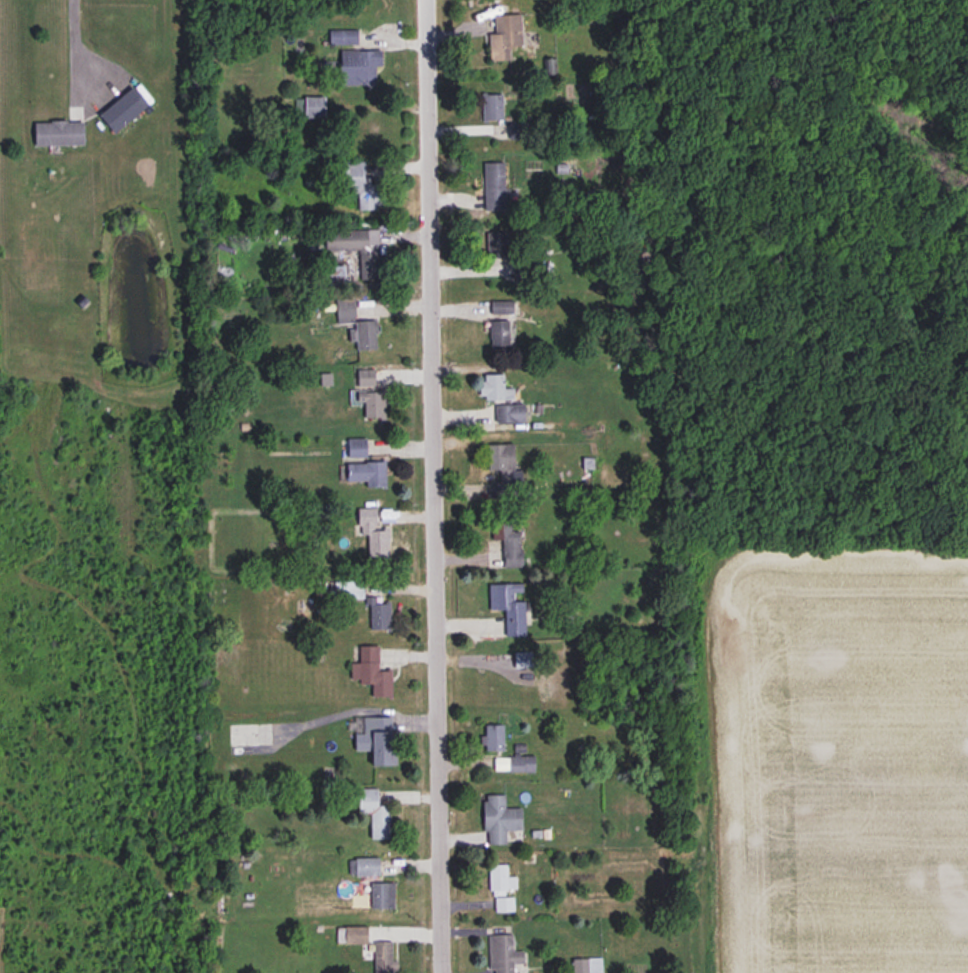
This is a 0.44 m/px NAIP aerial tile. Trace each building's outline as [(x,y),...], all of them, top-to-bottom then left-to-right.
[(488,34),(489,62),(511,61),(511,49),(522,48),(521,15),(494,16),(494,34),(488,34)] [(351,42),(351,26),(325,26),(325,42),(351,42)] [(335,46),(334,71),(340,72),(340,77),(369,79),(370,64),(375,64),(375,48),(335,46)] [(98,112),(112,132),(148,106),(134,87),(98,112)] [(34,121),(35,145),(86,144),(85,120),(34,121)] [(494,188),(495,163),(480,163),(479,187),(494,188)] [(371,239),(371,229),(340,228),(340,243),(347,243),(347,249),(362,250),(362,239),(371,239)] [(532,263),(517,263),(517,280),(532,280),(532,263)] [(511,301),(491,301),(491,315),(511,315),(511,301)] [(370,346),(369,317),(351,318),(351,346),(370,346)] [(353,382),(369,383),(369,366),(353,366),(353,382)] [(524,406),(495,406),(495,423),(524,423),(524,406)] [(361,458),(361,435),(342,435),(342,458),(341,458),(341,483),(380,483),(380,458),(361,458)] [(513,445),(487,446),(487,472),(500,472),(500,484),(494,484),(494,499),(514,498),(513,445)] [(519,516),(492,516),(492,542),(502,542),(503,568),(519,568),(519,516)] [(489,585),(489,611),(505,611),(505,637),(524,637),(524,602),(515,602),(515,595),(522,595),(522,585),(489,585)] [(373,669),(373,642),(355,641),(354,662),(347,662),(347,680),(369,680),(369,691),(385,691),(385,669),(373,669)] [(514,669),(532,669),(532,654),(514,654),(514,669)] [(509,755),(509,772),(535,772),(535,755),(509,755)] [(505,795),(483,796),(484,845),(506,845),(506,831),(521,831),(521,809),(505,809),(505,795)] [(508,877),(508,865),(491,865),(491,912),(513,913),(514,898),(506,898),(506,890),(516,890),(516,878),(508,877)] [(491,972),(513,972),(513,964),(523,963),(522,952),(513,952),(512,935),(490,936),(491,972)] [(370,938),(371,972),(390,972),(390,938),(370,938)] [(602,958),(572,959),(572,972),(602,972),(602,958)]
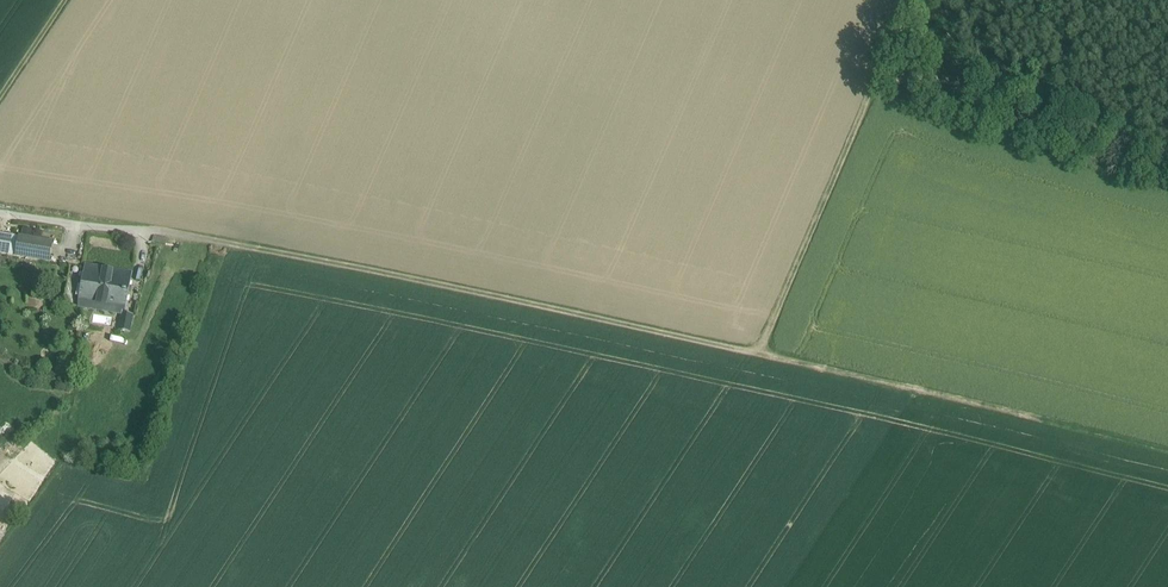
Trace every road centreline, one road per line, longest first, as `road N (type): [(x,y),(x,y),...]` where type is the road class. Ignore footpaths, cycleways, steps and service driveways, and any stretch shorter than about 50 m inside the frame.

● ● ● ● ● ● ●

* [What is needed]
The job is to return the listing above exactly, minus its pictures.

* [Exercise response]
This is a 0.44 m/px NAIP aerial tile. Trace each building's outline as [(x,y),...], all of them, top-to-bottom then left-to-right.
[(488,34),(489,62),(511,61),(511,49),(522,48),(521,15),(494,16),(494,34),(488,34)] [(351,42),(351,26),(325,26),(325,42),(351,42)] [(335,46),(334,71),(340,72),(340,77),(369,79),(370,64),(375,64),(375,48),(335,46)] [(98,112),(112,132),(148,106),(134,87),(98,112)] [(34,121),(35,145),(86,144),(85,120),(34,121)] [(494,188),(495,163),(480,163),(479,187),(494,188)] [(371,239),(371,229),(340,228),(340,243),(347,243),(347,249),(362,250),(362,239),(371,239)] [(532,263),(517,263),(517,280),(532,280),(532,263)] [(511,301),(491,301),(491,315),(511,315),(511,301)] [(370,346),(369,317),(351,318),(351,346),(370,346)] [(353,382),(369,383),(369,366),(353,366),(353,382)] [(524,406),(495,406),(495,423),(524,423),(524,406)] [(361,458),(361,435),(342,435),(342,458),(341,458),(341,483),(380,483),(380,458),(361,458)] [(513,445),(487,446),(487,472),(500,472),(500,484),(494,484),(494,499),(514,498),(513,445)] [(519,516),(492,516),(492,542),(502,542),(503,568),(519,568),(519,516)] [(489,585),(489,611),(505,611),(505,637),(524,637),(524,602),(515,602),(515,595),(522,595),(522,585),(489,585)] [(373,669),(373,642),(355,641),(354,662),(347,662),(347,680),(369,680),(369,691),(385,691),(385,669),(373,669)] [(514,669),(532,669),(532,654),(514,654),(514,669)] [(509,755),(509,772),(535,772),(535,755),(509,755)] [(505,795),(483,796),(484,845),(506,845),(506,831),(521,831),(521,809),(505,809),(505,795)] [(508,877),(508,865),(491,865),(491,912),(513,913),(514,898),(506,898),(506,890),(516,890),(516,878),(508,877)] [(491,972),(513,972),(513,964),(523,963),(522,952),(513,952),(512,935),(490,936),(491,972)] [(370,938),(371,972),(390,972),(390,938),(370,938)] [(602,958),(572,959),(572,972),(602,972),(602,958)]
Trace every road centreline, one road per line, longest first, as `road N (type): [(x,y),(x,y),...]` where type is the road class. Ignore footpaths, cycleways, steps and service driveways, and any stretch shorter than about 50 m inside the frame.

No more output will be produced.